__HOW TO COMPLETE THIS TASK__:
Print all of the data exactly, but drop the pictures.

__MATERIAL PROVIDED__:
—————
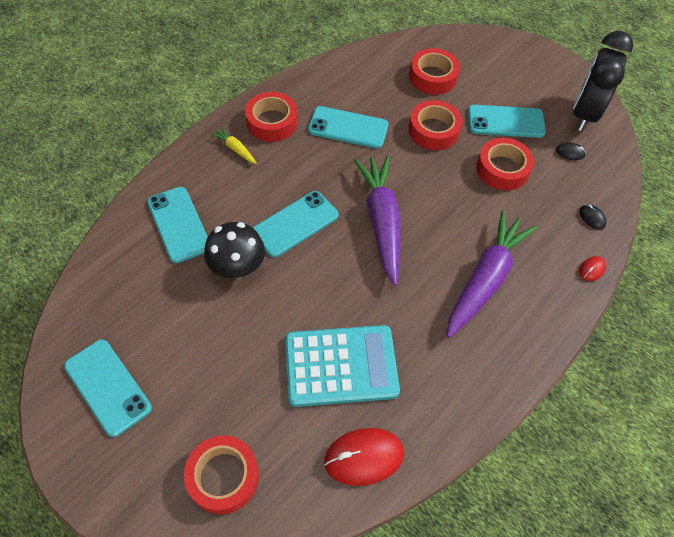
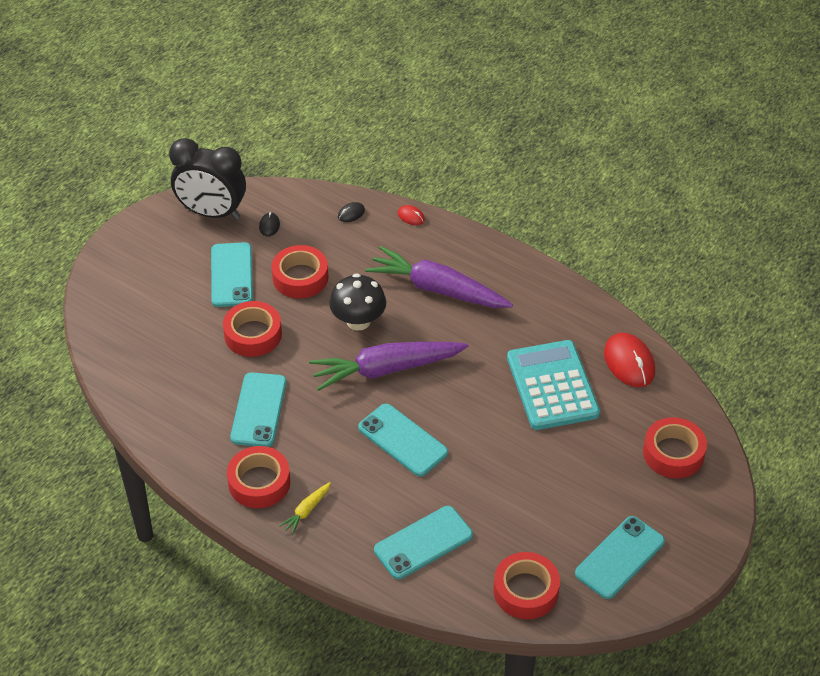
camera: 95 degrees left, 10 degrees down
(237, 267) = (466, 480): black mushroom -> black mushroom (358, 321)
(433, 77) = (166, 339): red tape -> red tape (526, 591)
—————
__SOLUTION TO THE EXERCISE__:
camera: 95 degrees left, 10 degrees down
(237, 267) = (466, 480): black mushroom -> black mushroom (358, 321)
(433, 77) = (166, 339): red tape -> red tape (526, 591)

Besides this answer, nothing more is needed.